-- DATA EXTRACTS follows --

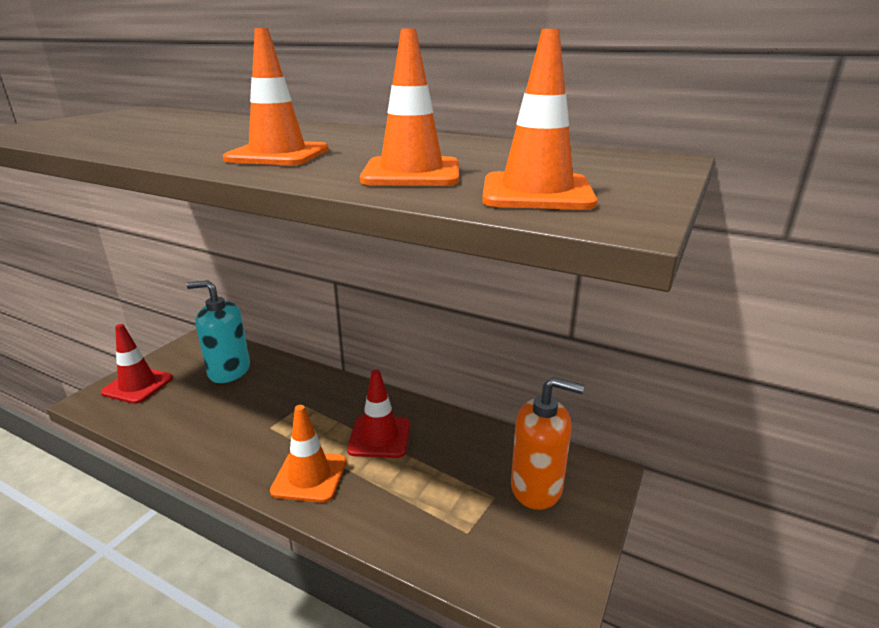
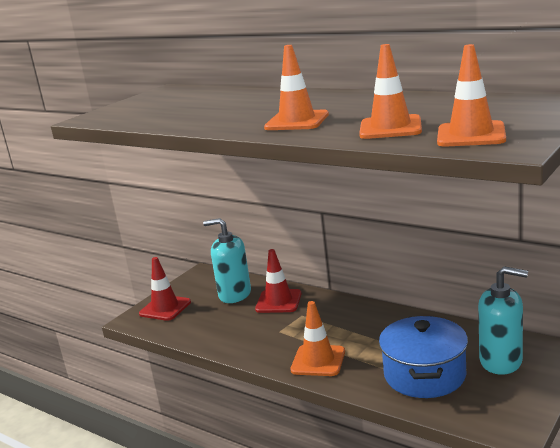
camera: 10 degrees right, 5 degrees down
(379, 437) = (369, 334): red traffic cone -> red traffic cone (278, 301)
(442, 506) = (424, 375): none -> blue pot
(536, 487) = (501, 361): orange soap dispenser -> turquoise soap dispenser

-- DATA EXTRACTS concluded --
-- DATA EXTRACTS follows --

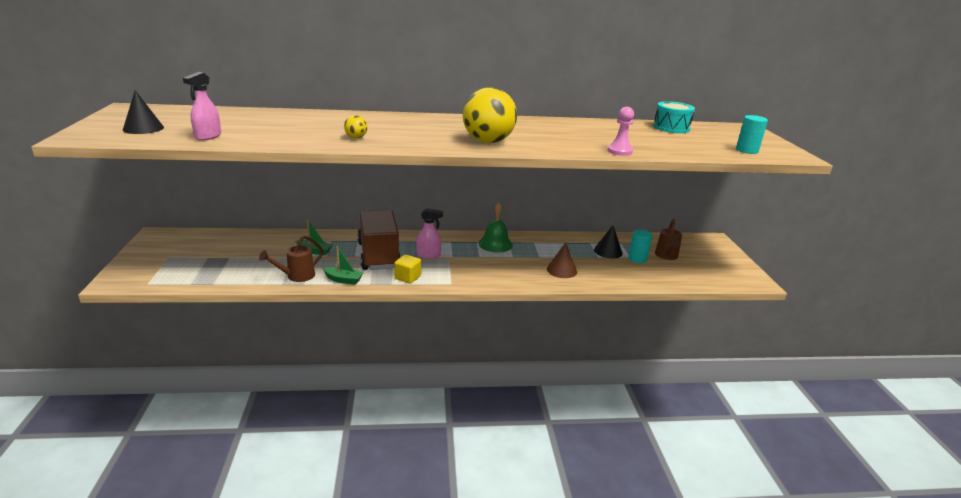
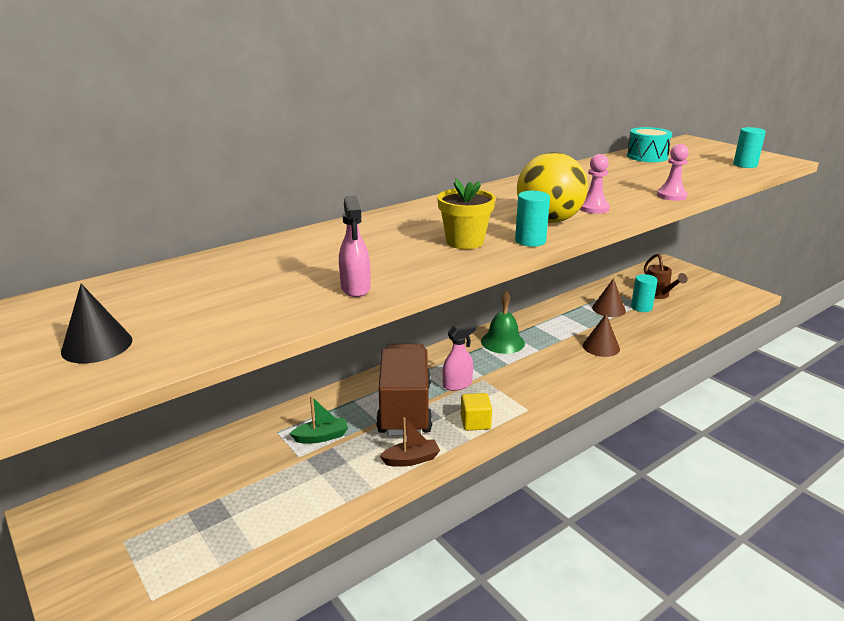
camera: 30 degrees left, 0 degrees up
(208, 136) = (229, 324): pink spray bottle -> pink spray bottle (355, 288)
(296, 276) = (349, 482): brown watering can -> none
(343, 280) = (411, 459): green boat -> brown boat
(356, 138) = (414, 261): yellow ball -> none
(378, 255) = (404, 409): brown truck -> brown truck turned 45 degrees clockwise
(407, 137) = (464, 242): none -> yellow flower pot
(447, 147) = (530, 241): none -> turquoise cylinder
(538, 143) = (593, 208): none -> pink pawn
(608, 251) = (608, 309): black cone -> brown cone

-- DATA EXTRACTS concluded --

**PROBLEM REQUIREMENTS:** Every line above from the line with "camera: 10 degrees right, 5 degrees down" to the line with "(536, 487) = (501, 361): orange", inclusive, must be returned exactly; no other line belongs in the reply.

**ANSWER FOR THIS EXERCISE:**
camera: 10 degrees right, 5 degrees down
(379, 437) = (369, 334): red traffic cone -> red traffic cone (278, 301)
(442, 506) = (424, 375): none -> blue pot
(536, 487) = (501, 361): orange soap dispenser -> turquoise soap dispenser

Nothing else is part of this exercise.